- Assigned task -
Although the records contain pictures, only their text should be reproduced, exactly as written.

- Exercise data -
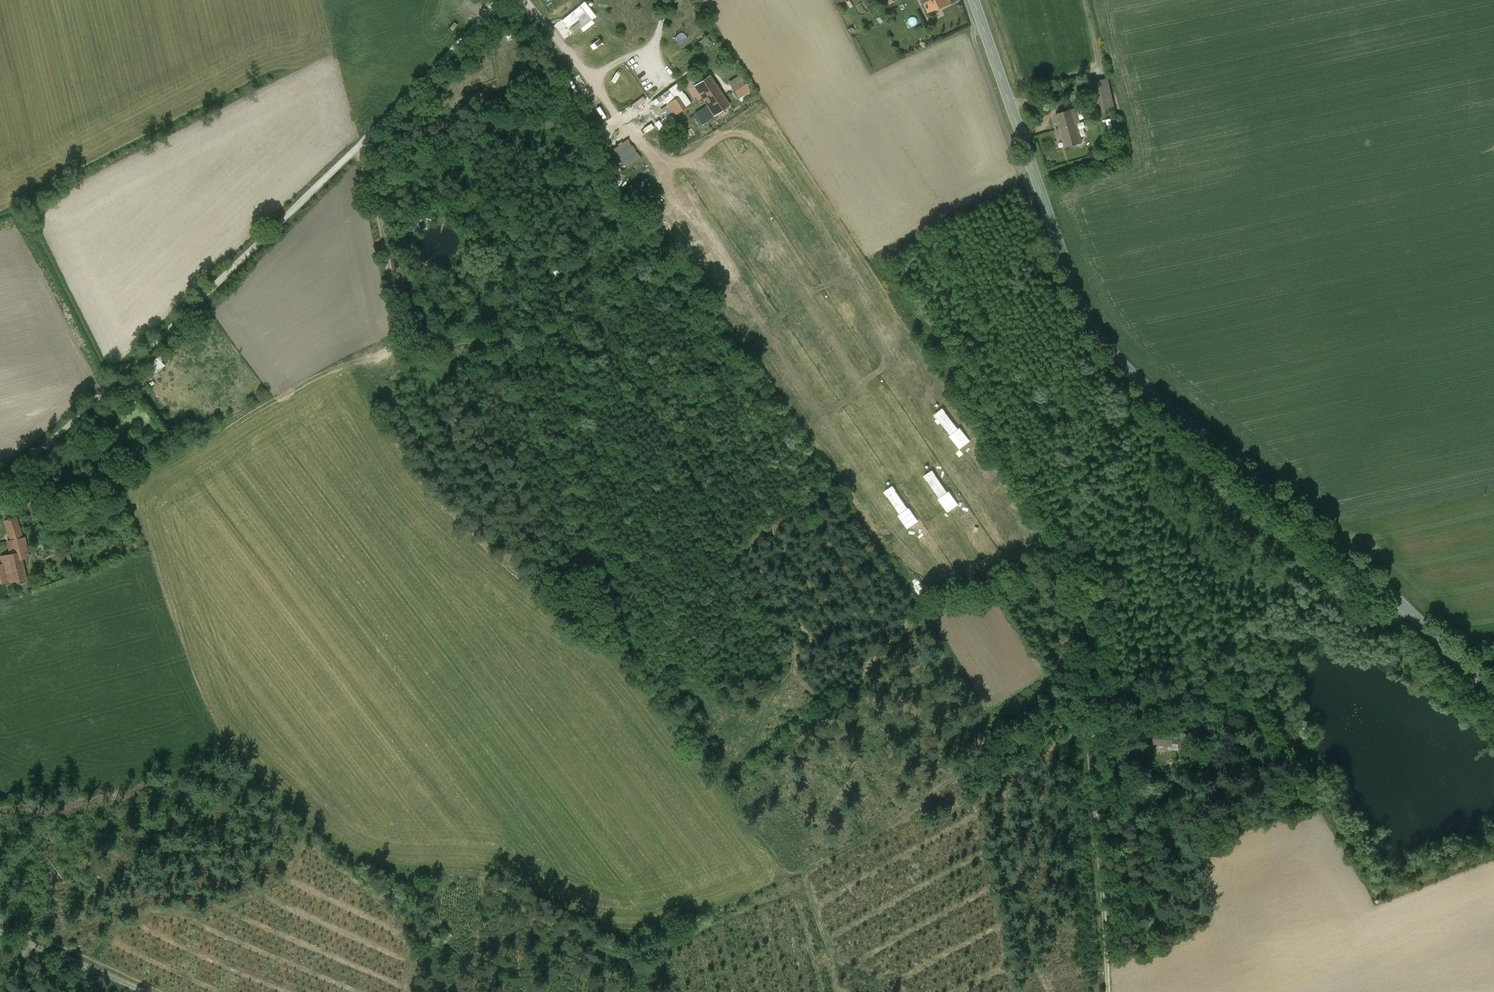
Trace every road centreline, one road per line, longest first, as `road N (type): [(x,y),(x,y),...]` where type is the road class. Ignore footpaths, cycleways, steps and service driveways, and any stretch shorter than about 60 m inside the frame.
road 1 (tertiary): [(1493,692),(1103,341),(1073,284),(974,0)]
road 2 (track): [(499,0),(359,148),(0,479)]
road 3 (track): [(1110,991),(1094,677),(1085,578),(1069,530),(1079,464),(1149,390)]
road 4 (track): [(1078,567),(921,625),(728,799)]
road 5 (track): [(784,880),(900,817),(1060,693),(1094,677)]
road 6 (track): [(359,148),(404,329)]
road 7 (track): [(0,932),(144,991)]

- Solution to this exercise -
Trace every road centreline, one road per line, longest first, as `road N (type): [(x,y),(x,y),...]` where type is the road class. Ignore footpaths, cycleways, steps and service driveways, and any stretch shorter than about 60 m inside the frame.
road 1 (tertiary): [(1493,692),(1103,341),(1073,284),(974,0)]
road 2 (track): [(499,0),(359,148),(0,479)]
road 3 (track): [(1110,991),(1094,677),(1085,578),(1069,530),(1079,464),(1149,390)]
road 4 (track): [(1078,567),(921,625),(728,799)]
road 5 (track): [(784,880),(900,817),(1060,693),(1094,677)]
road 6 (track): [(359,148),(404,329)]
road 7 (track): [(0,932),(144,991)]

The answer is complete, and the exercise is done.